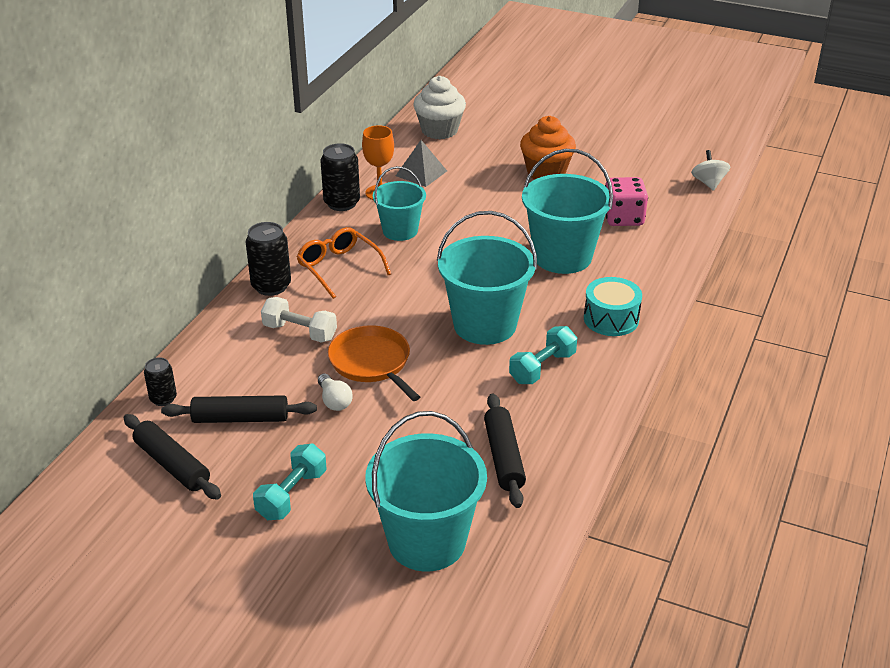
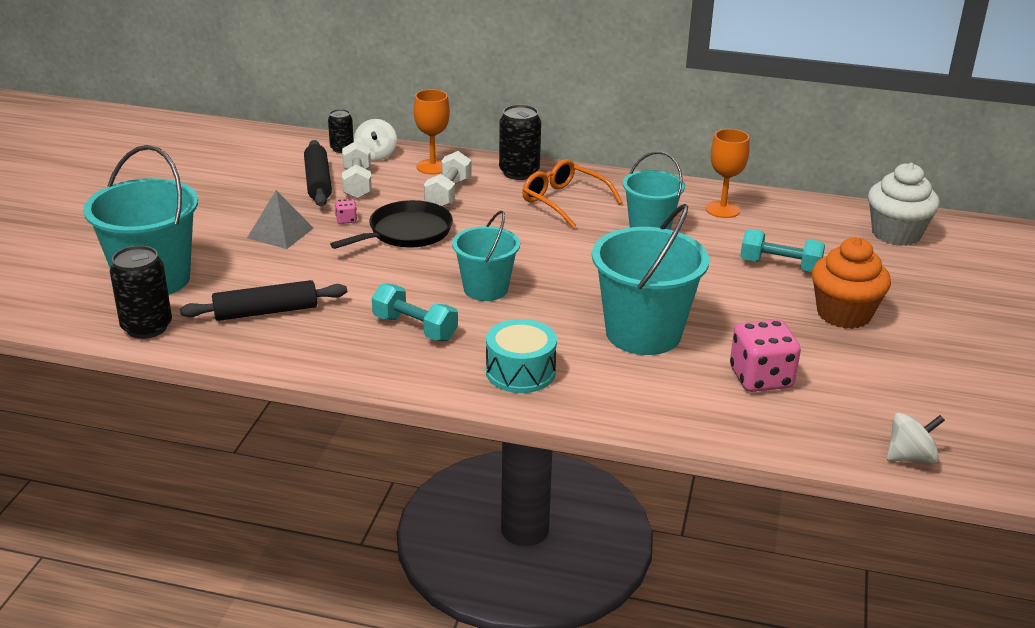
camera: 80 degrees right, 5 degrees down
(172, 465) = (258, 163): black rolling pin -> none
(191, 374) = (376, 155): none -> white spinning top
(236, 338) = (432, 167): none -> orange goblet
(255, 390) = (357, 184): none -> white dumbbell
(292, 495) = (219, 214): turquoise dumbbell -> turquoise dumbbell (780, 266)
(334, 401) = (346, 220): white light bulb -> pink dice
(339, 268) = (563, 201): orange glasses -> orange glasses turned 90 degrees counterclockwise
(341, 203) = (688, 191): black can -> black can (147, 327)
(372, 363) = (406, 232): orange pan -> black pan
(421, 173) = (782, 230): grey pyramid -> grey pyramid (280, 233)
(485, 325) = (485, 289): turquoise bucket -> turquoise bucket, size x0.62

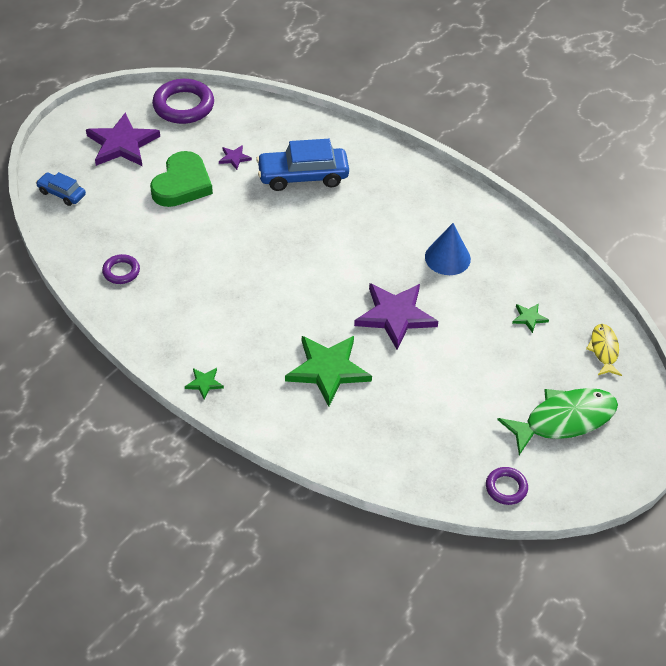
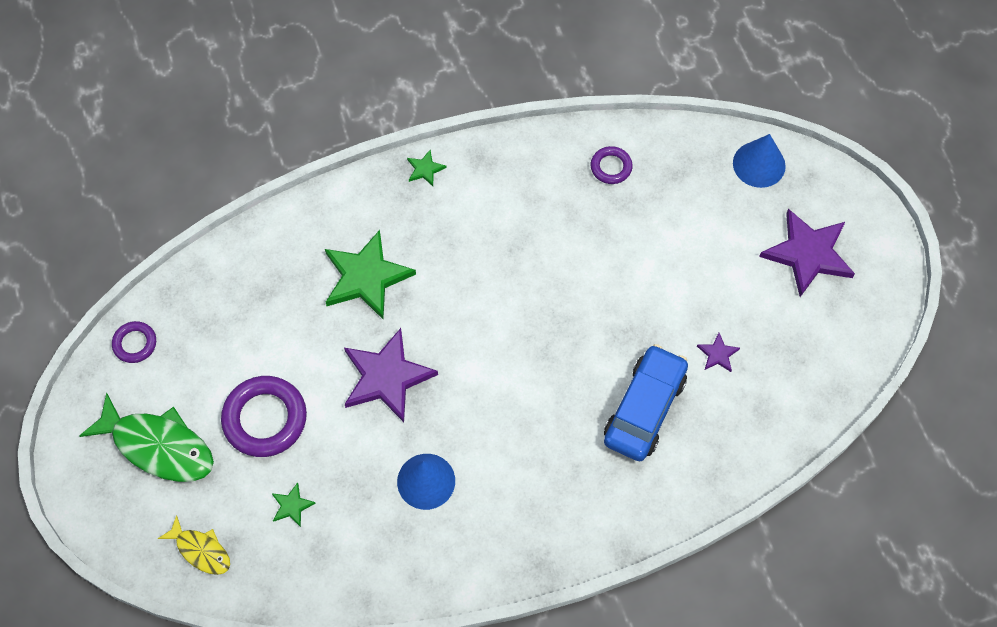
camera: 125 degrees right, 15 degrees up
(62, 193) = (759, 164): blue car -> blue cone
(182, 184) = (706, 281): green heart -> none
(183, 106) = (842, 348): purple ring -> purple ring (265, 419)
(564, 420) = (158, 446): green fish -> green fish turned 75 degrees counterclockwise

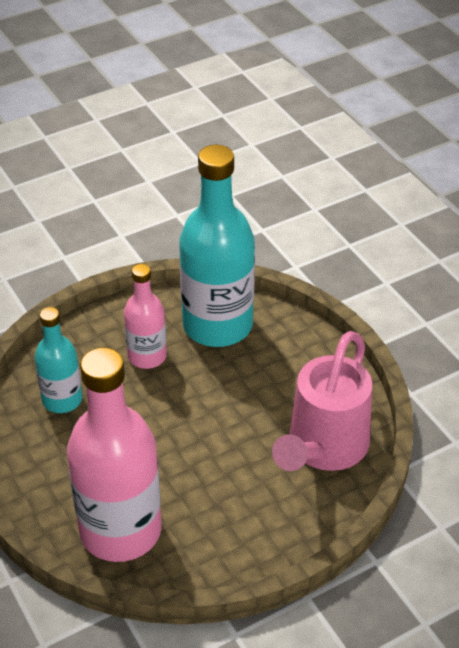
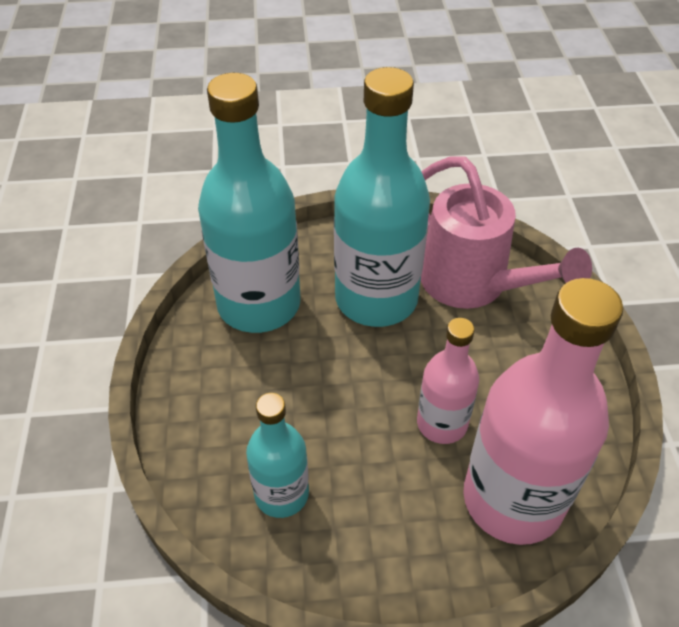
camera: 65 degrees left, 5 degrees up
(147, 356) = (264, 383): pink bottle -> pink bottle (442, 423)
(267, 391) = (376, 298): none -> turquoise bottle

****

■ Exercise brief
Please show every line above that includes the word "degrees".

■ Written reply
camera: 80 degrees right, 5 degrees down
(339, 268) = (563, 201): orange glasses -> orange glasses turned 90 degrees counterclockwise
camera: 125 degrees right, 15 degrees up
(564, 420) = (158, 446): green fish -> green fish turned 75 degrees counterclockwise
camera: 65 degrees left, 5 degrees up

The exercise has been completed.